» **PROBLEM REQUIREMENTS**
Return exactly the span that opens with the line containing "gray square: (55, 84) -> (57, 70), moved" and closes with the final line of the records, both included.

» **EXERCISE MATERIAL**
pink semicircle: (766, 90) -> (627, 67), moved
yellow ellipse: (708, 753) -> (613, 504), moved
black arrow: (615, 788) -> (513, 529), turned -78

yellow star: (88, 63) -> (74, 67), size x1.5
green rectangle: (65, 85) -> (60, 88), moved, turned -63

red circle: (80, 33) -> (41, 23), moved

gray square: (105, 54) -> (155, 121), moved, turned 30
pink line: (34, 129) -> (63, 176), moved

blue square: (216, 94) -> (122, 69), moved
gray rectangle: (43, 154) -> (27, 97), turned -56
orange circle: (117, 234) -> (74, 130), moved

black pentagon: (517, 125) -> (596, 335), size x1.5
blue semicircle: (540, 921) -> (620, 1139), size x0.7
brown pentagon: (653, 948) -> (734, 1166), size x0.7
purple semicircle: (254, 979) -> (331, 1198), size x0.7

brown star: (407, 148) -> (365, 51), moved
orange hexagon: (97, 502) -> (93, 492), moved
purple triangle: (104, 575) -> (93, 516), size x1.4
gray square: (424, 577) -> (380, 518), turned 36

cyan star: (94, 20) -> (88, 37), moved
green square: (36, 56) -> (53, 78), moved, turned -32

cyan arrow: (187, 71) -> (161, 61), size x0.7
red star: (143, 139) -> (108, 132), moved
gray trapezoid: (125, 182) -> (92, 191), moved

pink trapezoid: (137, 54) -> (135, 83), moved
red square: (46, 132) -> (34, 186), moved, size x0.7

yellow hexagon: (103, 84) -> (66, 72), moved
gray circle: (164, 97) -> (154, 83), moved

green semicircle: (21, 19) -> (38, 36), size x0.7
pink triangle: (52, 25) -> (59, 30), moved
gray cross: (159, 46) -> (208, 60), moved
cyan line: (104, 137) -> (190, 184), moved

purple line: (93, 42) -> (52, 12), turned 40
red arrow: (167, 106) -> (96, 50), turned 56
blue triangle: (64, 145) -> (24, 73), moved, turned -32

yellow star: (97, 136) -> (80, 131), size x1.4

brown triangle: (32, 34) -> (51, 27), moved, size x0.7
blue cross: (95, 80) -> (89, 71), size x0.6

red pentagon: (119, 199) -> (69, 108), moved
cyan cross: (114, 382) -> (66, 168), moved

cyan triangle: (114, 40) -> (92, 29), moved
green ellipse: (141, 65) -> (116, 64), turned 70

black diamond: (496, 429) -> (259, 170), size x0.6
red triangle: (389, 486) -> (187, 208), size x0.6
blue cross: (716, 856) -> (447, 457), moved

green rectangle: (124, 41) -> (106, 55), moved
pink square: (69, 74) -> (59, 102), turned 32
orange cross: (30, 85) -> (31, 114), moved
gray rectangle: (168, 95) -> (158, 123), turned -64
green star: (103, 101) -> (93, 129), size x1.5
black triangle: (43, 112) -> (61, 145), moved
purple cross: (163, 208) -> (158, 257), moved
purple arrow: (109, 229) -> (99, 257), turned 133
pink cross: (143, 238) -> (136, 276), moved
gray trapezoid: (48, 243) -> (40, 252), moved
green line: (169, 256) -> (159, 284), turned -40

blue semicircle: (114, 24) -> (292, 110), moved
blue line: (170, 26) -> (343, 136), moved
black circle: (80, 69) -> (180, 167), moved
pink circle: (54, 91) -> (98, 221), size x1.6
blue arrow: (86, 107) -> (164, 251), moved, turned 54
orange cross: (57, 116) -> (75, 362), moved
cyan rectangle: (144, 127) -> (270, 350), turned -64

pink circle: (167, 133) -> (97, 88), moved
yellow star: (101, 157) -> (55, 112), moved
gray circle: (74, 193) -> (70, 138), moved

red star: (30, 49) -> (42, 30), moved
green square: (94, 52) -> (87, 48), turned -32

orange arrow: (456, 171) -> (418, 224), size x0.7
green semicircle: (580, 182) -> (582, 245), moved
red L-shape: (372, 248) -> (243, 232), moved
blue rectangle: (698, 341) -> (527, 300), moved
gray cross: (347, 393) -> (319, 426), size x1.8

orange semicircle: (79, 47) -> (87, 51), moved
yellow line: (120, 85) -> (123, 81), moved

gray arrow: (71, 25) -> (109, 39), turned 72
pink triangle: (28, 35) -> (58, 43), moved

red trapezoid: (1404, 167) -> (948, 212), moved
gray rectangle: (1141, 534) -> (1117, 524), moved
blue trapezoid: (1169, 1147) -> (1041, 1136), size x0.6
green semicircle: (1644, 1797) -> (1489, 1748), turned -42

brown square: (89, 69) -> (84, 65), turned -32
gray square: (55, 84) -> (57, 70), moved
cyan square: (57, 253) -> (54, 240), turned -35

» **SOLUTION TO THIS EXERCISE**
gray square: (55, 84) -> (57, 70), moved
cyan square: (57, 253) -> (54, 240), turned -35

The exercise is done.